**What needs to be done:** Please copy every record below exactly and leave out the pictures.

**Given records:**
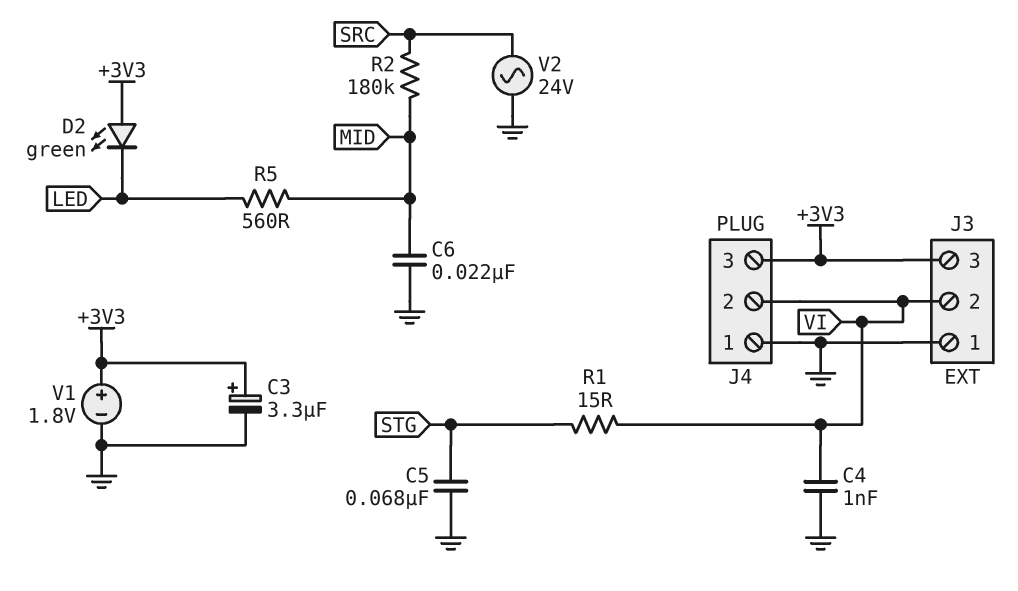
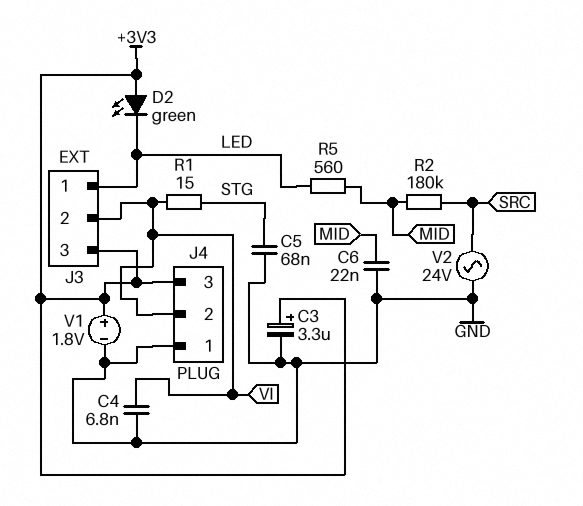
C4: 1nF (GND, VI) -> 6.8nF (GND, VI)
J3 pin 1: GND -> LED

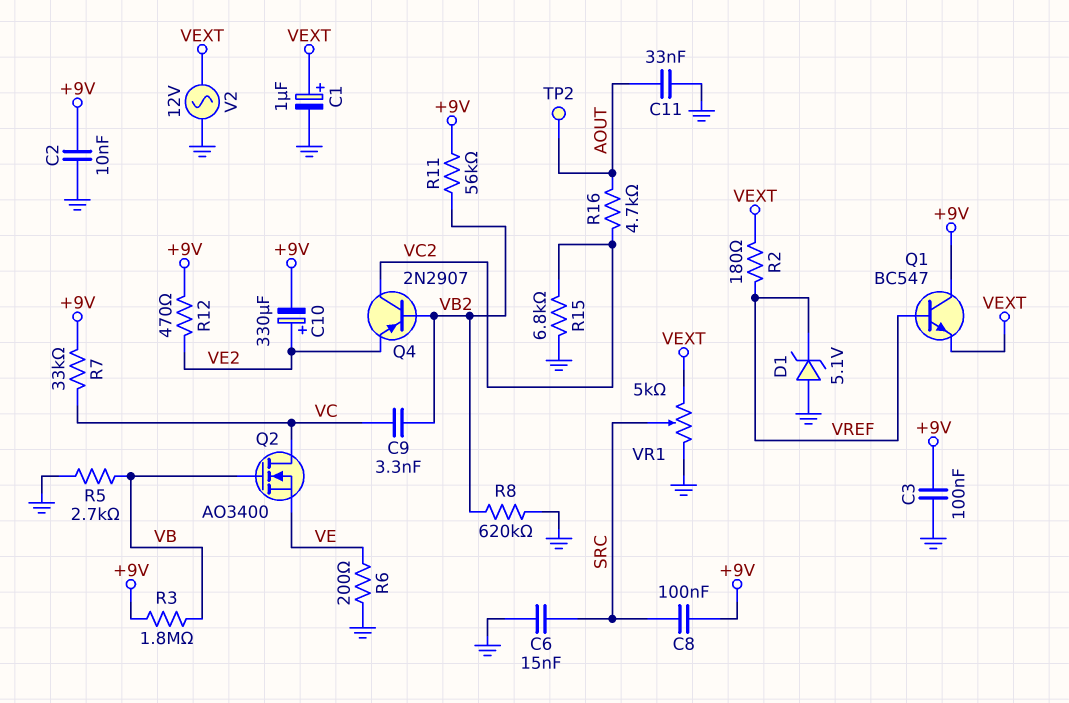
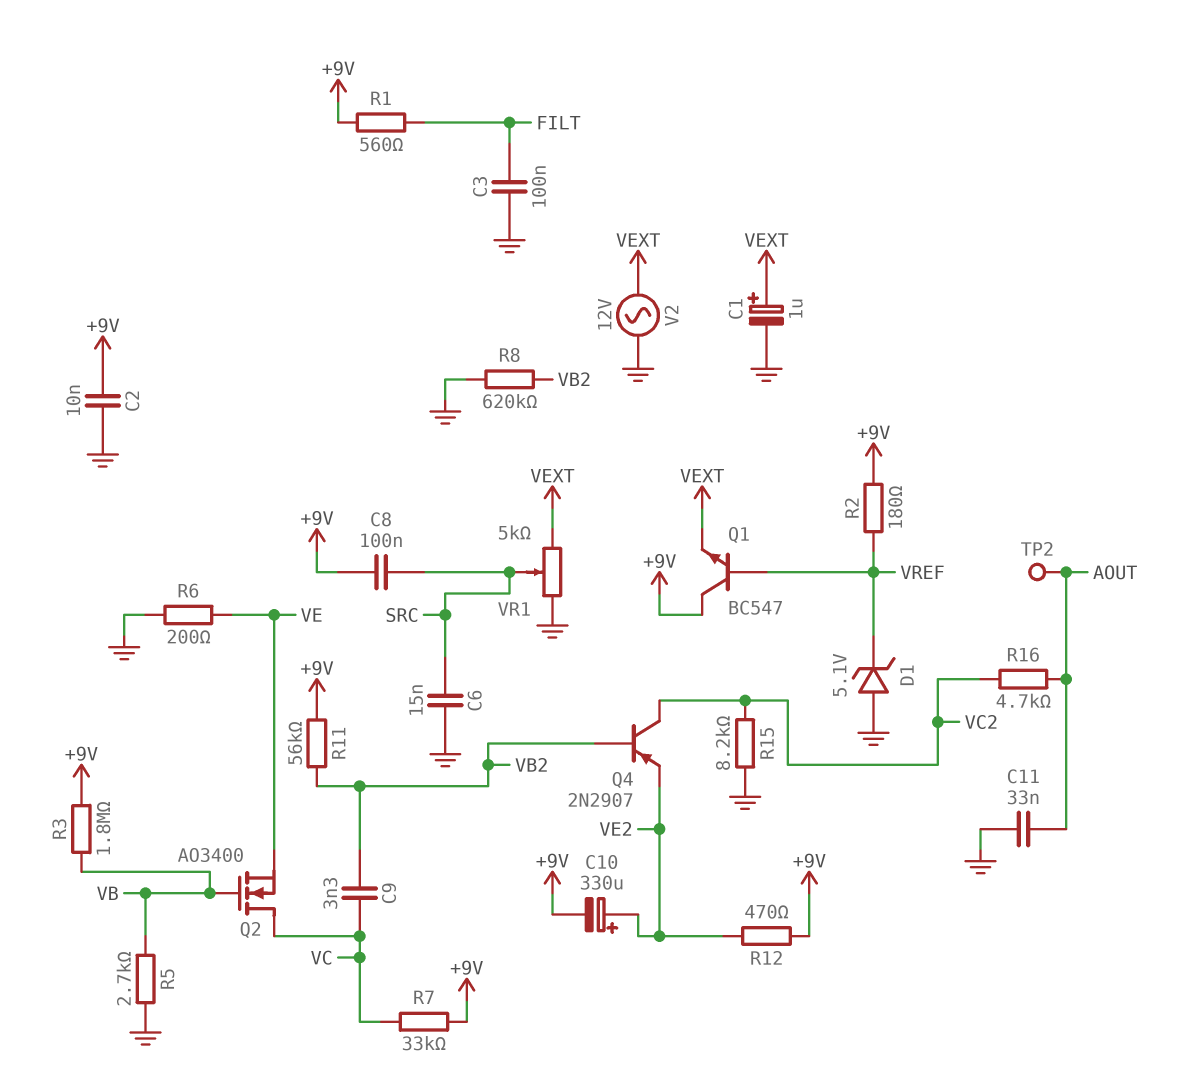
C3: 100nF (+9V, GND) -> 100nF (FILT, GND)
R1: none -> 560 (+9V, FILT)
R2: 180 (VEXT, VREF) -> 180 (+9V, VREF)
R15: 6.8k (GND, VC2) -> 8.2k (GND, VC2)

**Exercise answer:**
C4: 1nF (GND, VI) -> 6.8nF (GND, VI)
J3 pin 1: GND -> LED

C3: 100nF (+9V, GND) -> 100nF (FILT, GND)
R1: none -> 560 (+9V, FILT)
R2: 180 (VEXT, VREF) -> 180 (+9V, VREF)
R15: 6.8k (GND, VC2) -> 8.2k (GND, VC2)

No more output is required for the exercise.